*Task prompt*:
Exclude the pictures, then restate every entry below exactly.

---------- Data for processing ----------

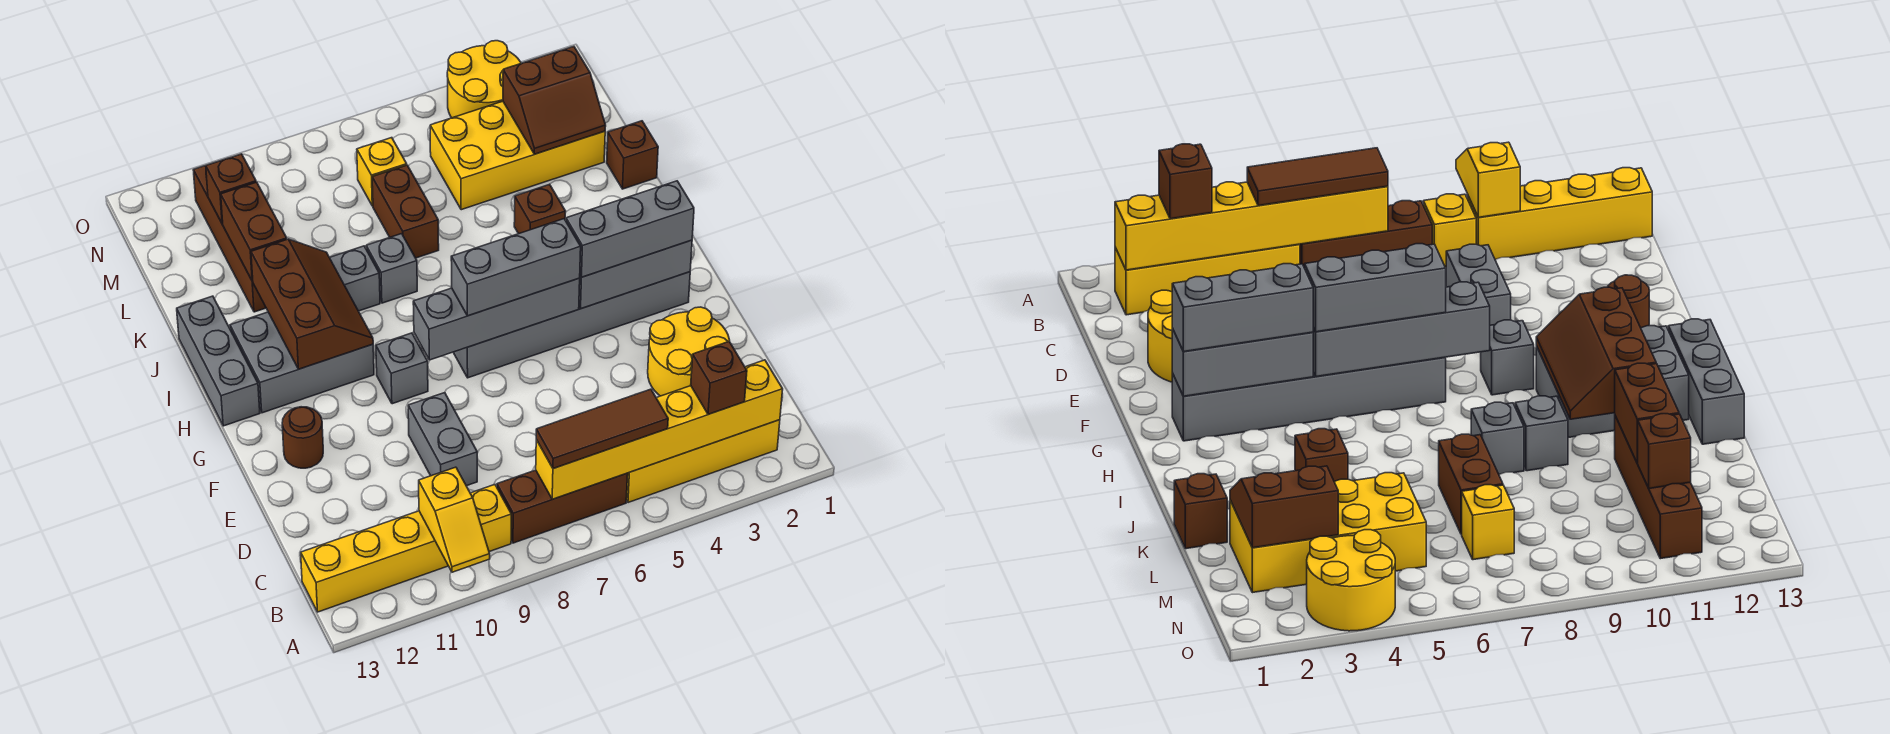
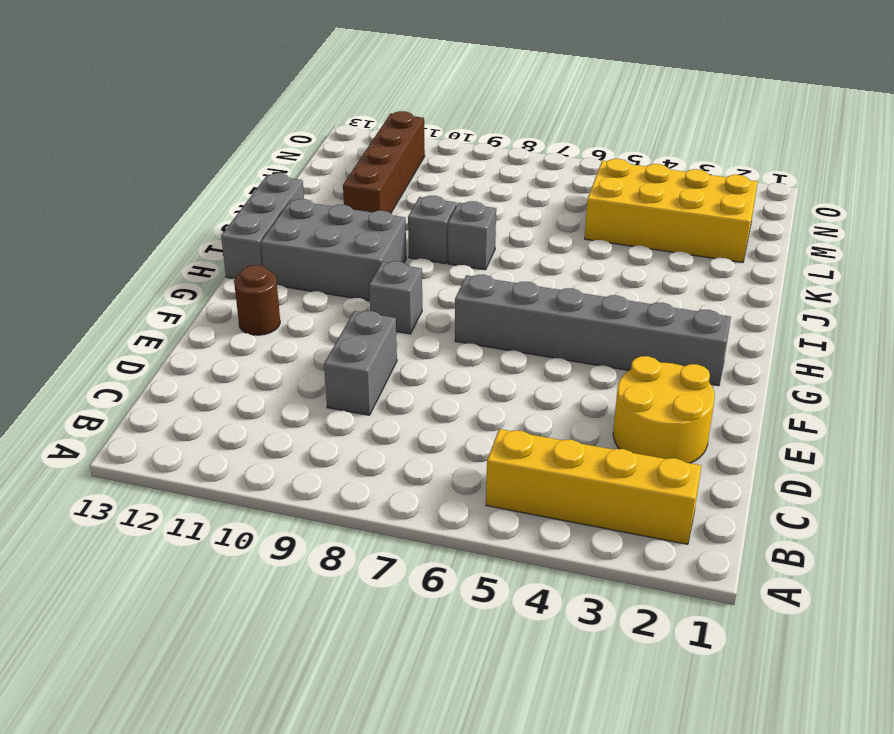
none -> brown brick B6:B8 level 1
none -> yellow brick B9 level 1
none -> yellow brick B10:B13 level 1
none -> brown brick J4 level 1

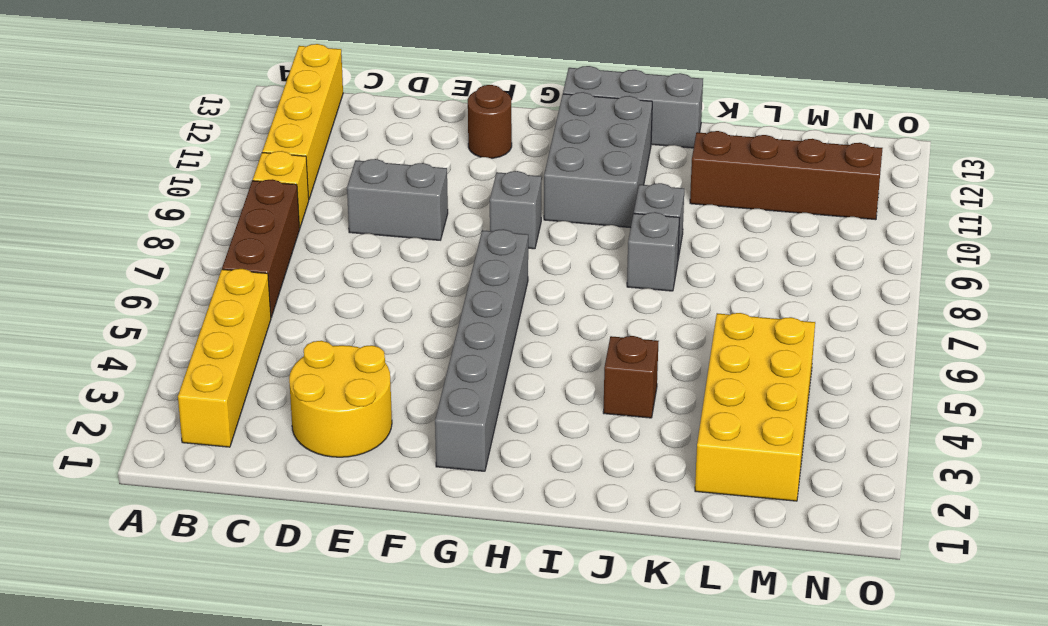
none -> brown brick K1 level 1
none -> brown brick K7:L7 level 1
none -> yellow brick M7 level 1
none -> yellow round brick N3:O4 level 1

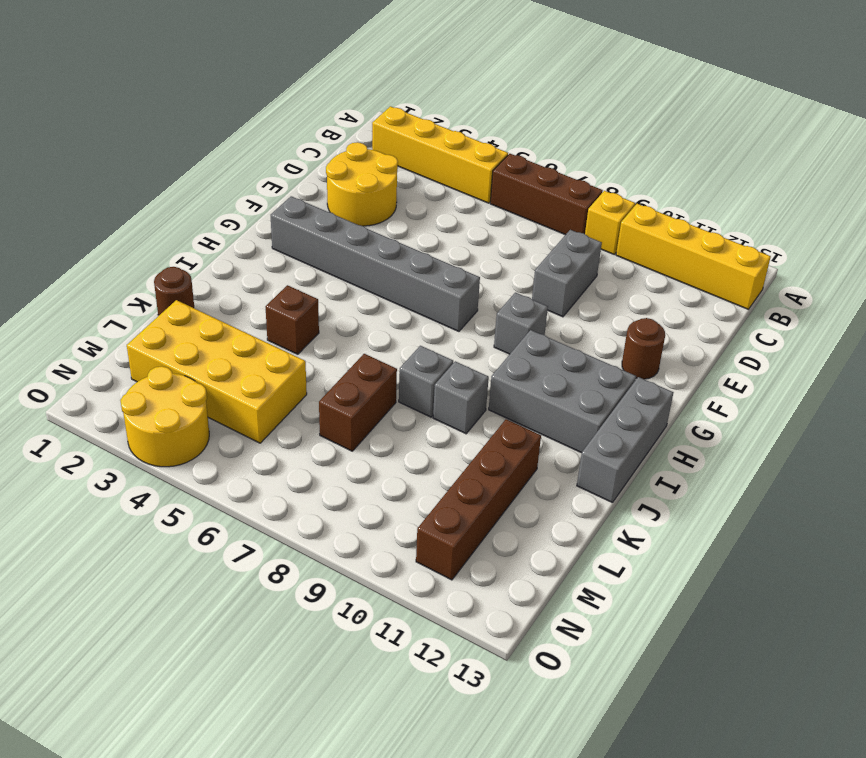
brown round brick K1 level 1 -> brown brick K1 level 1
none -> yellow brick M7 level 1
none -> yellow slope A10:B10 level 2 top B
none -> yellow brick B2:B7 level 2
none -> grey brick G2:G4 level 2

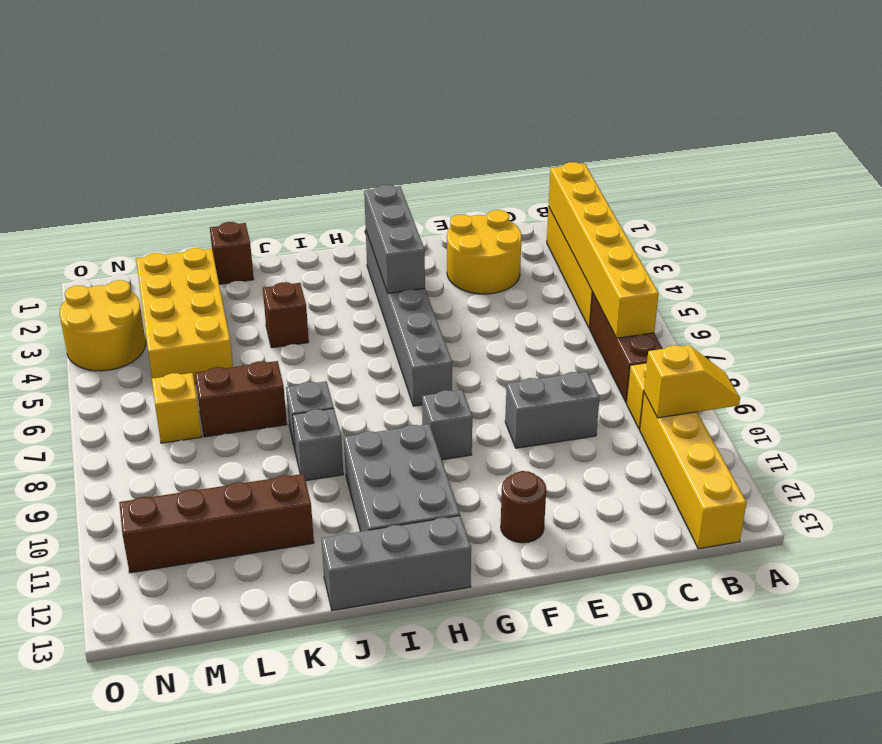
none -> grey brick G5:G8 level 2
none -> brown slope H10:J11 level 2 top 11
none -> brown brick K11:L11 level 2
none -> brown slope L2:M3 level 2 top M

----------

*Response box*:
none -> brown brick B6:B8 level 1
none -> yellow brick B9 level 1
none -> yellow brick B10:B13 level 1
none -> brown brick J4 level 1

none -> brown brick K1 level 1
none -> brown brick K7:L7 level 1
none -> yellow brick M7 level 1
none -> yellow round brick N3:O4 level 1

brown round brick K1 level 1 -> brown brick K1 level 1
none -> yellow brick M7 level 1
none -> yellow slope A10:B10 level 2 top B
none -> yellow brick B2:B7 level 2
none -> grey brick G2:G4 level 2

none -> grey brick G5:G8 level 2
none -> brown slope H10:J11 level 2 top 11
none -> brown brick K11:L11 level 2
none -> brown slope L2:M3 level 2 top M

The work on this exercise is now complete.